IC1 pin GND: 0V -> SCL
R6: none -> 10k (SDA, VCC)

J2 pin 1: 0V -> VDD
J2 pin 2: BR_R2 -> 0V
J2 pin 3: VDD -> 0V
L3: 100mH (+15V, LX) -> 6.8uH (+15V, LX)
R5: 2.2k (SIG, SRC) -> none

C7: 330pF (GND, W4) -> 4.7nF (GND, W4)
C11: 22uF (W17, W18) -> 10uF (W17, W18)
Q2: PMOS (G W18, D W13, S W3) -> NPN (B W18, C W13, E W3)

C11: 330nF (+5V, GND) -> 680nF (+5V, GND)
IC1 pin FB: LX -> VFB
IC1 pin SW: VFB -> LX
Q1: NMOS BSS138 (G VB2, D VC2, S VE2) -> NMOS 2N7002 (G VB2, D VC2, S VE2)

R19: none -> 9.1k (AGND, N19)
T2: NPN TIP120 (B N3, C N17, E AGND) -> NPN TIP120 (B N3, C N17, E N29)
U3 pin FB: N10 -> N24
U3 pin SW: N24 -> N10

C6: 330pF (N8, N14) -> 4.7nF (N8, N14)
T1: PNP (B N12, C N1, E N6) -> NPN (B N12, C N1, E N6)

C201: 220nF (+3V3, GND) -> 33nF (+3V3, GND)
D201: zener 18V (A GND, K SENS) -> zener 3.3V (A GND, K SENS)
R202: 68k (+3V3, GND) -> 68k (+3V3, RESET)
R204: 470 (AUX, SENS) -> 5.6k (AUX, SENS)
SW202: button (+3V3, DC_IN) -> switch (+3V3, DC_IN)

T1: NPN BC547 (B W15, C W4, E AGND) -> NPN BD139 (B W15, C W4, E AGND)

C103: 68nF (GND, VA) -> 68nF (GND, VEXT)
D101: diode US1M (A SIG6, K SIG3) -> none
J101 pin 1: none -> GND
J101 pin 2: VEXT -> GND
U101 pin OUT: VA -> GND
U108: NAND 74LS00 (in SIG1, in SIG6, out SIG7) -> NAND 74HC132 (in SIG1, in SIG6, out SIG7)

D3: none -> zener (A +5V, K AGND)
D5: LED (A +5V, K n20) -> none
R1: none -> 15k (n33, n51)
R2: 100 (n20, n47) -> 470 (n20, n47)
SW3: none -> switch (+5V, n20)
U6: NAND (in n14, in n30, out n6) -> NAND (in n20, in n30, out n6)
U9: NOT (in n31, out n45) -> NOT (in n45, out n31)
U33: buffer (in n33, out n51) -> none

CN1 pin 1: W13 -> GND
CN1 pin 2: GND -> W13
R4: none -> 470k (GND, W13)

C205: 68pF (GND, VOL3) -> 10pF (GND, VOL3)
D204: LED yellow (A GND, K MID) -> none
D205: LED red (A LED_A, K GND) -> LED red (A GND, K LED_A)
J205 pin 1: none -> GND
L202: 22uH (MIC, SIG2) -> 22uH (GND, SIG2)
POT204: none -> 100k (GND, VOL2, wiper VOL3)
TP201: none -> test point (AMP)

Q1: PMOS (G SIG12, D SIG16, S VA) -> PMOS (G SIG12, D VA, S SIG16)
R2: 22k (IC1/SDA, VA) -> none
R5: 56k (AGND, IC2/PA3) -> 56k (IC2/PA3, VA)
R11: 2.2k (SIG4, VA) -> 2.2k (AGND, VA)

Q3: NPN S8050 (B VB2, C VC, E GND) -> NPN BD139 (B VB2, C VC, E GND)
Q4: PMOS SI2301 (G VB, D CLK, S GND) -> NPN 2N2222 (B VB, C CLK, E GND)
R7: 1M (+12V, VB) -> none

WHAT YOU HAVE TO DO: Copy out the data exactly, keeping each line whole.

OUTPUT:
IC1 pin GND: 0V -> SCL
R6: none -> 10k (SDA, VCC)

J2 pin 1: 0V -> VDD
J2 pin 2: BR_R2 -> 0V
J2 pin 3: VDD -> 0V
L3: 100mH (+15V, LX) -> 6.8uH (+15V, LX)
R5: 2.2k (SIG, SRC) -> none

C7: 330pF (GND, W4) -> 4.7nF (GND, W4)
C11: 22uF (W17, W18) -> 10uF (W17, W18)
Q2: PMOS (G W18, D W13, S W3) -> NPN (B W18, C W13, E W3)

C11: 330nF (+5V, GND) -> 680nF (+5V, GND)
IC1 pin FB: LX -> VFB
IC1 pin SW: VFB -> LX
Q1: NMOS BSS138 (G VB2, D VC2, S VE2) -> NMOS 2N7002 (G VB2, D VC2, S VE2)

R19: none -> 9.1k (AGND, N19)
T2: NPN TIP120 (B N3, C N17, E AGND) -> NPN TIP120 (B N3, C N17, E N29)
U3 pin FB: N10 -> N24
U3 pin SW: N24 -> N10

C6: 330pF (N8, N14) -> 4.7nF (N8, N14)
T1: PNP (B N12, C N1, E N6) -> NPN (B N12, C N1, E N6)

C201: 220nF (+3V3, GND) -> 33nF (+3V3, GND)
D201: zener 18V (A GND, K SENS) -> zener 3.3V (A GND, K SENS)
R202: 68k (+3V3, GND) -> 68k (+3V3, RESET)
R204: 470 (AUX, SENS) -> 5.6k (AUX, SENS)
SW202: button (+3V3, DC_IN) -> switch (+3V3, DC_IN)

T1: NPN BC547 (B W15, C W4, E AGND) -> NPN BD139 (B W15, C W4, E AGND)

C103: 68nF (GND, VA) -> 68nF (GND, VEXT)
D101: diode US1M (A SIG6, K SIG3) -> none
J101 pin 1: none -> GND
J101 pin 2: VEXT -> GND
U101 pin OUT: VA -> GND
U108: NAND 74LS00 (in SIG1, in SIG6, out SIG7) -> NAND 74HC132 (in SIG1, in SIG6, out SIG7)

D3: none -> zener (A +5V, K AGND)
D5: LED (A +5V, K n20) -> none
R1: none -> 15k (n33, n51)
R2: 100 (n20, n47) -> 470 (n20, n47)
SW3: none -> switch (+5V, n20)
U6: NAND (in n14, in n30, out n6) -> NAND (in n20, in n30, out n6)
U9: NOT (in n31, out n45) -> NOT (in n45, out n31)
U33: buffer (in n33, out n51) -> none

CN1 pin 1: W13 -> GND
CN1 pin 2: GND -> W13
R4: none -> 470k (GND, W13)

C205: 68pF (GND, VOL3) -> 10pF (GND, VOL3)
D204: LED yellow (A GND, K MID) -> none
D205: LED red (A LED_A, K GND) -> LED red (A GND, K LED_A)
J205 pin 1: none -> GND
L202: 22uH (MIC, SIG2) -> 22uH (GND, SIG2)
POT204: none -> 100k (GND, VOL2, wiper VOL3)
TP201: none -> test point (AMP)

Q1: PMOS (G SIG12, D SIG16, S VA) -> PMOS (G SIG12, D VA, S SIG16)
R2: 22k (IC1/SDA, VA) -> none
R5: 56k (AGND, IC2/PA3) -> 56k (IC2/PA3, VA)
R11: 2.2k (SIG4, VA) -> 2.2k (AGND, VA)

Q3: NPN S8050 (B VB2, C VC, E GND) -> NPN BD139 (B VB2, C VC, E GND)
Q4: PMOS SI2301 (G VB, D CLK, S GND) -> NPN 2N2222 (B VB, C CLK, E GND)
R7: 1M (+12V, VB) -> none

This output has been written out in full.